## Request
Nothing but the lines from the start of the data through the line with "(499, 244) = (317, 189): black" should appear in the answer, each retyped exactly, and pictures should not.

(Colored object listings)
* * *

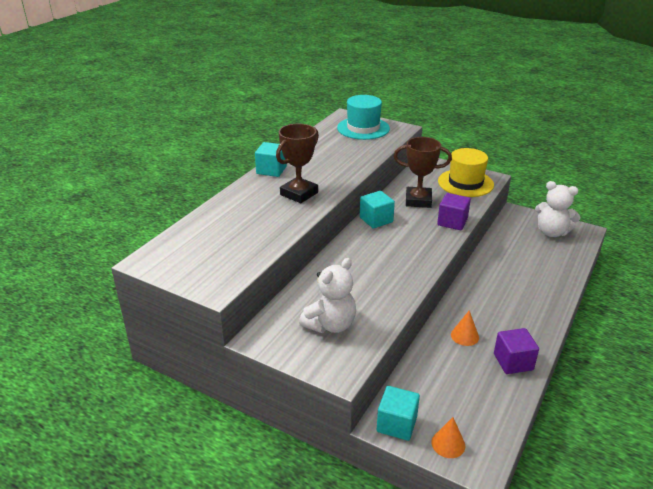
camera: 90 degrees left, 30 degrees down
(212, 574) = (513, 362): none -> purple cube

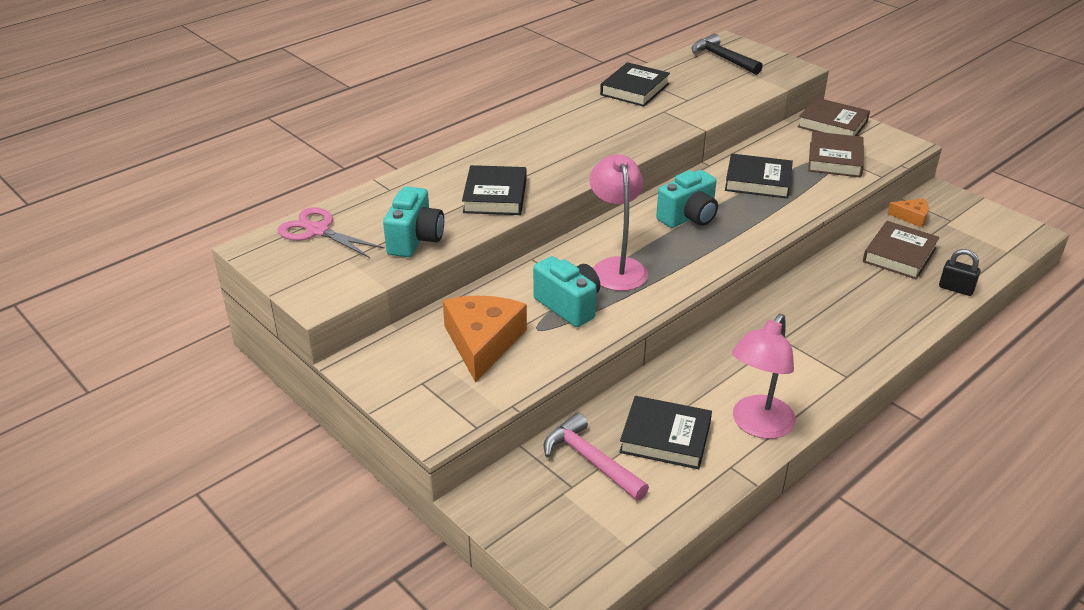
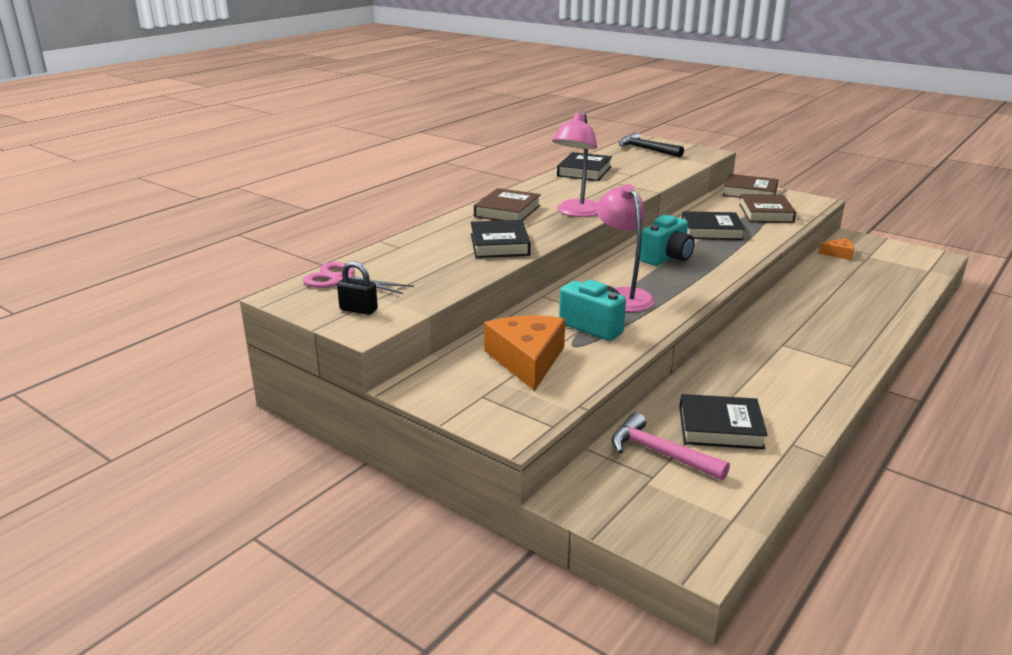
camera: 10 degrees left, 10 degrees down
(415, 240) = (440, 279): turquoise camera -> none
(757, 426) = (798, 410): pink lamp -> pink lamp (576, 213)
(899, 255) = (845, 279): brown book -> brown book (507, 211)
(956, 289) = (905, 297): black padlock -> black padlock (358, 310)

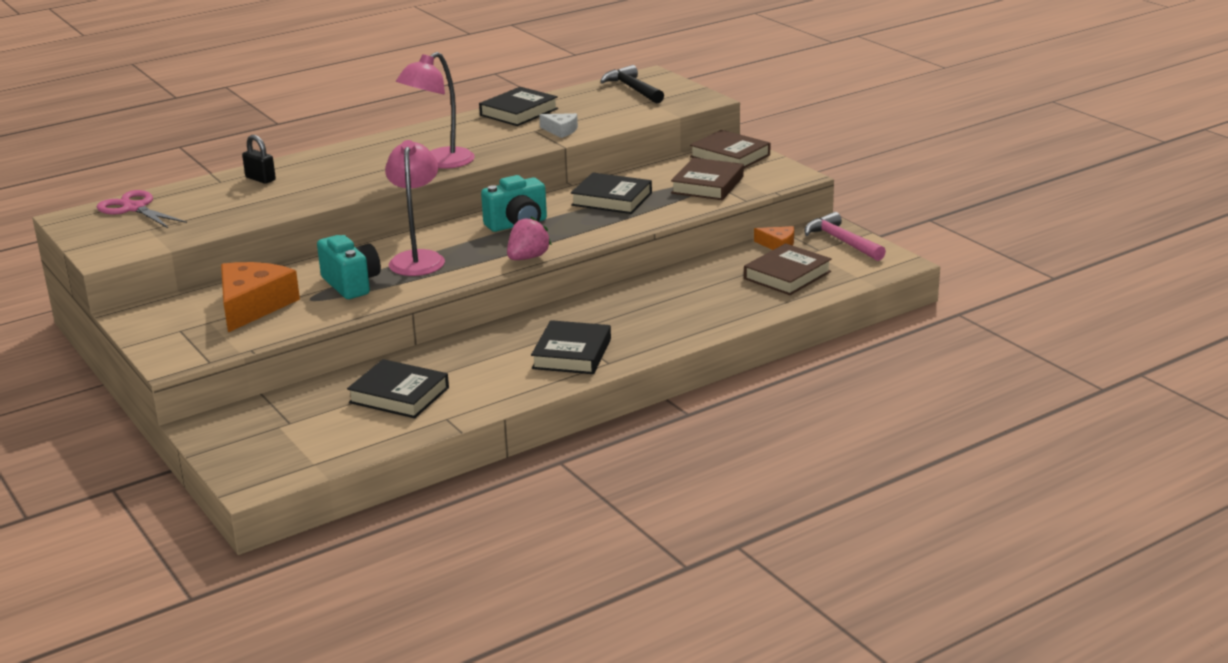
camera: 20 degrees right, 0 degrees up
(358, 310) = (118, 238): black padlock -> black padlock (260, 179)
(499, 244) = (317, 189): black book -> black book (572, 354)
(507, 211) = (371, 153): brown book -> brown book (787, 275)
(638, 181) = (561, 130): none -> white cheese
(660, 453) = (318, 406): pink hammer -> pink hammer (841, 241)
(714, 283) = (528, 258): none -> pink strawberry

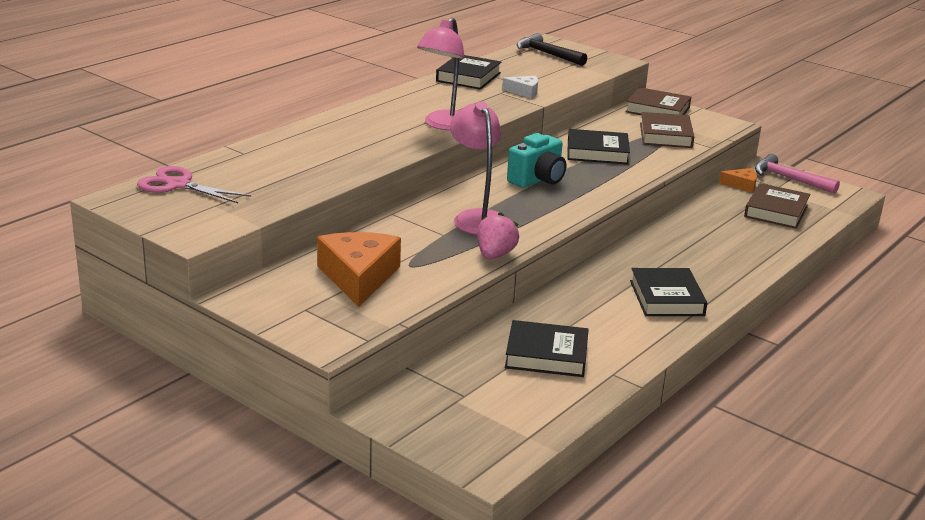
camera: 20 degrees left, 0 degrees up
(260, 179) = (283, 149): black padlock -> none
(351, 284) = (437, 247): turquoise camera -> none
(528, 258) = (578, 210): pink strawberry -> pink strawberry (495, 255)

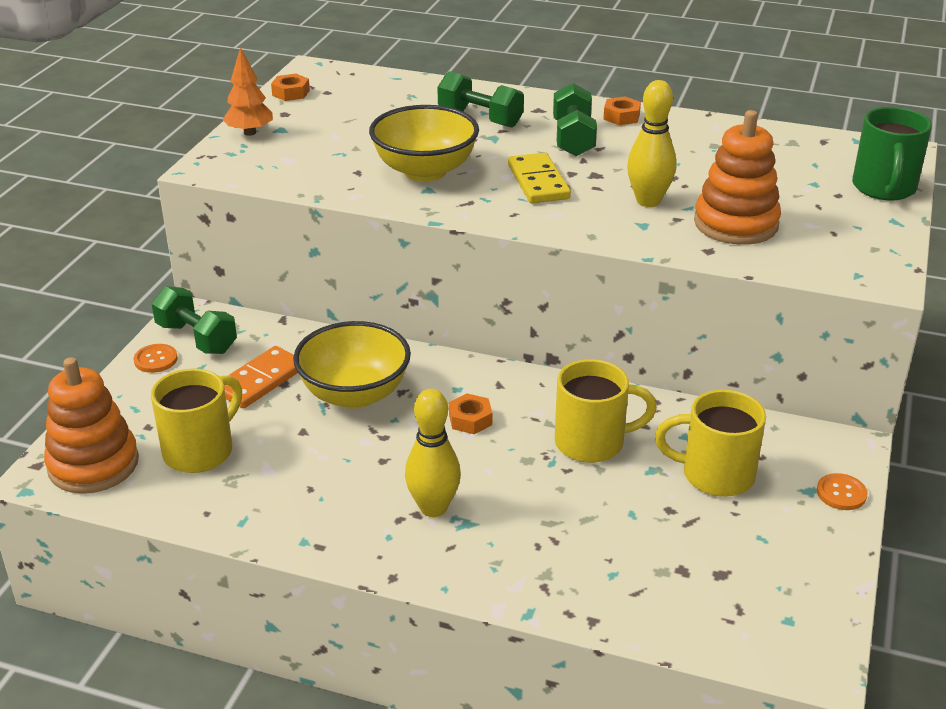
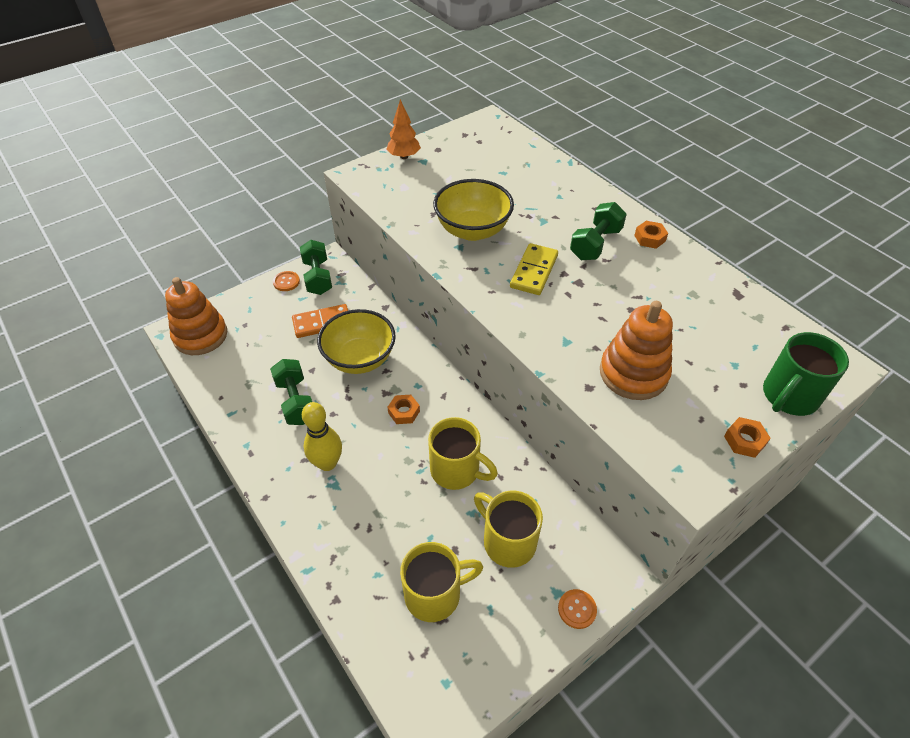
camera: 35 degrees right, 15 degrees up
(200, 451) = (253, 354): yellow mug -> yellow mug (435, 594)
(291, 93) = (457, 134): orange nut -> orange nut (744, 441)
(480, 118) = (551, 201): green dumbbell -> green dumbbell (295, 401)
(648, 201) = (591, 322): yellow bowling pin -> none

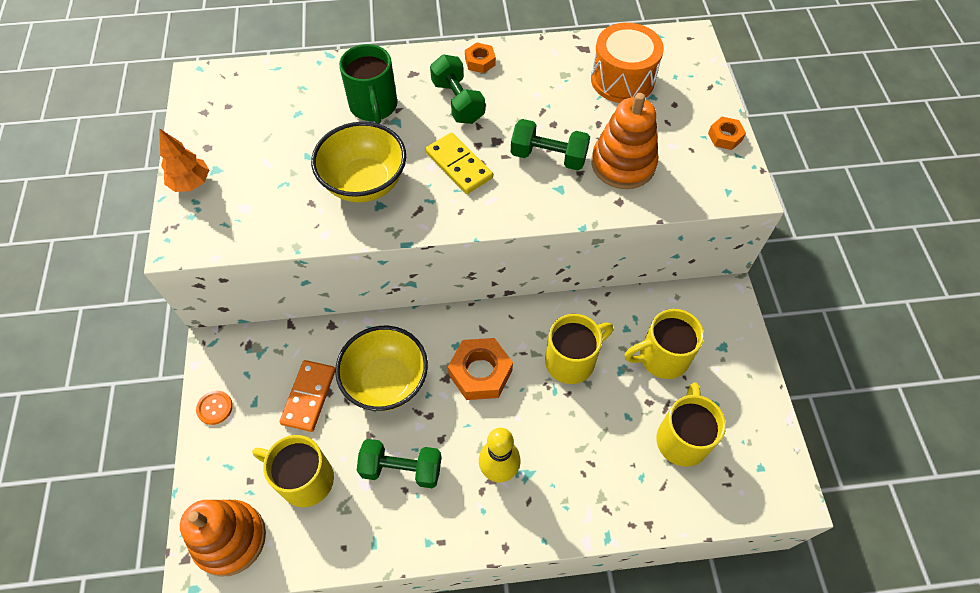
camera: 60 degrees left, 10 degrees up
(260, 351) = (304, 479): none -> yellow mug
(317, 277) = (234, 371): green dumbbell -> green dumbbell (548, 157)
(404, 412) = (480, 373): orange nut -> orange nut, size x1.84
(577, 609) = (742, 341): orange button -> none
(731, 334) = (622, 79): none -> orange drum
(789, 396) = (701, 86): green mug -> green mug (374, 106)

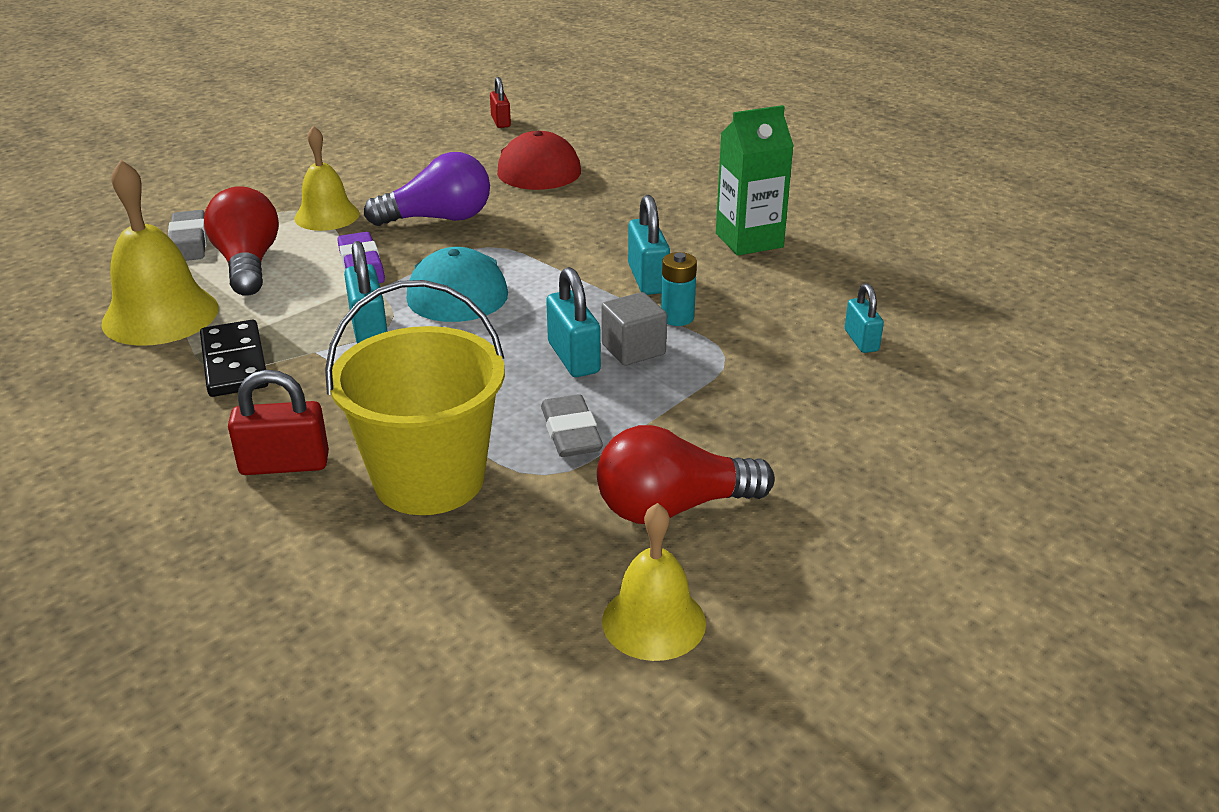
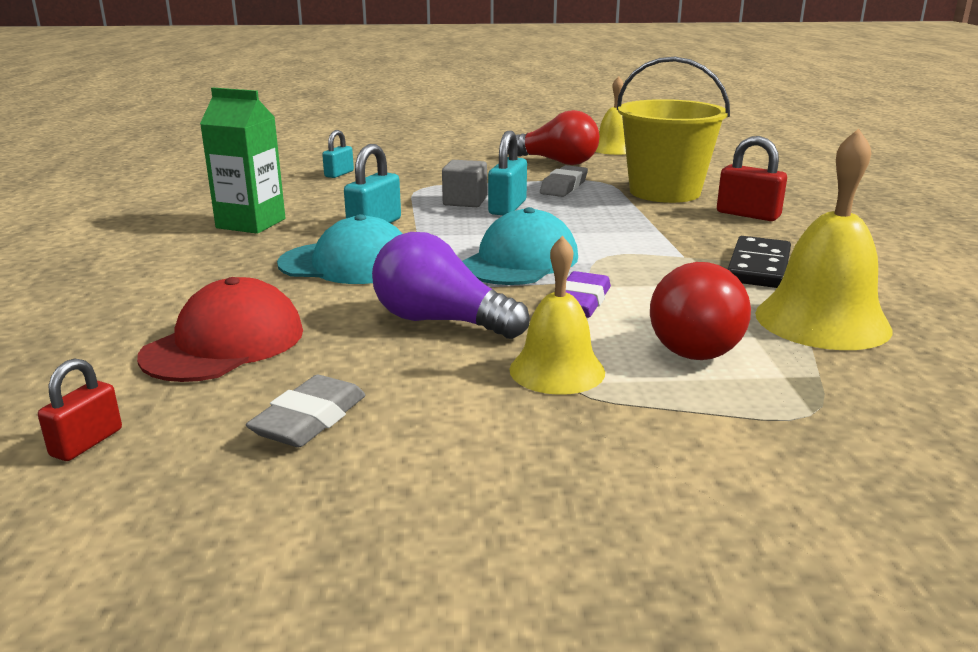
camera: 140 degrees left, 10 degrees down
(189, 242) = (765, 397): grey eraser -> grey eraser (310, 420)
(369, 329) = (627, 256): turquoise padlock -> none
(584, 234) = (347, 264): none -> turquoise cap
(677, 317) = (406, 205): turquoise battery -> none

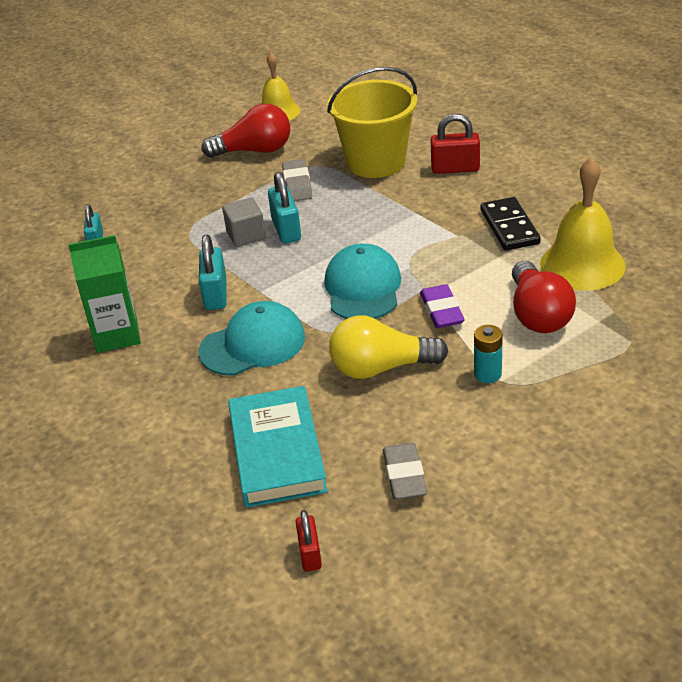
camera: 30 degrees left, 15 degrees up
(224, 343) = (277, 451): red cap -> turquoise book
(441, 321) = (381, 368): purple light bulb -> yellow light bulb
(557, 370) = (487, 374): yellow bell -> turquoise battery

* * *

## Finished exercise
camera: 90 degrees left, 30 degrees down
(212, 574) = (513, 362): none -> purple cube

camera: 10 degrees left, 10 degrees down
(415, 240) = (440, 279): turquoise camera -> none
(757, 426) = (798, 410): pink lamp -> pink lamp (576, 213)
(899, 255) = (845, 279): brown book -> brown book (507, 211)
(956, 289) = (905, 297): black padlock -> black padlock (358, 310)

camera: 20 degrees right, 0 degrees up
(358, 310) = (118, 238): black padlock -> black padlock (260, 179)
(499, 244) = (317, 189): black book -> black book (572, 354)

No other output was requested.